▶ **Supplied material**:
• • • • •

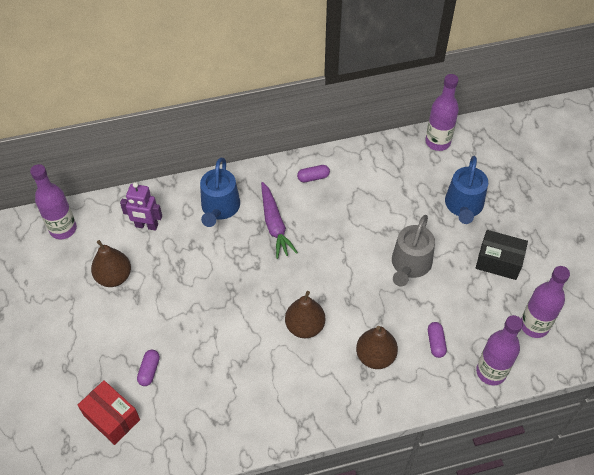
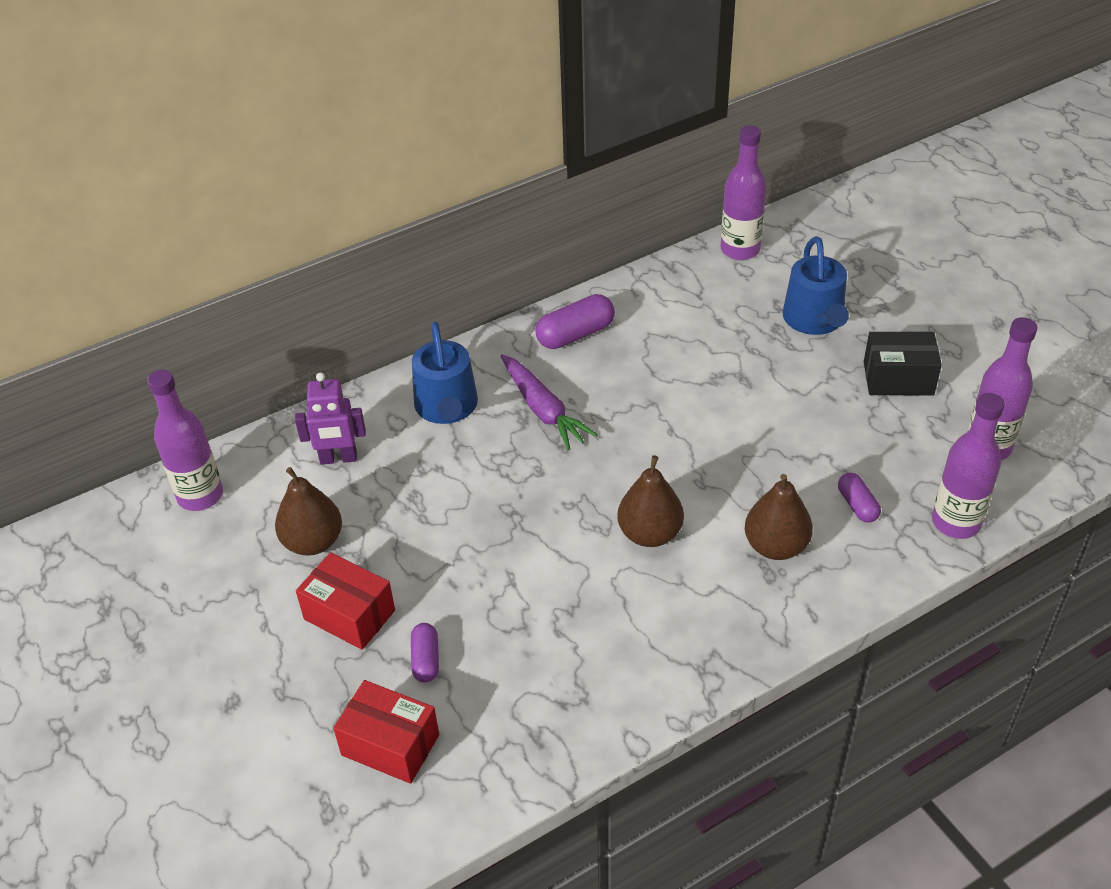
camera: 15 degrees left, 10 degrees down
(118, 330) = (349, 615): none -> red box
(313, 177) = (575, 334): purple capsule -> purple capsule, size x1.64
(410, 265) = (772, 413): grey watering can -> none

• • • • •

Return all the lines above exactly; none of the pictures should appear.

camera: 15 degrees left, 10 degrees down
(118, 330) = (349, 615): none -> red box
(313, 177) = (575, 334): purple capsule -> purple capsule, size x1.64
(410, 265) = (772, 413): grey watering can -> none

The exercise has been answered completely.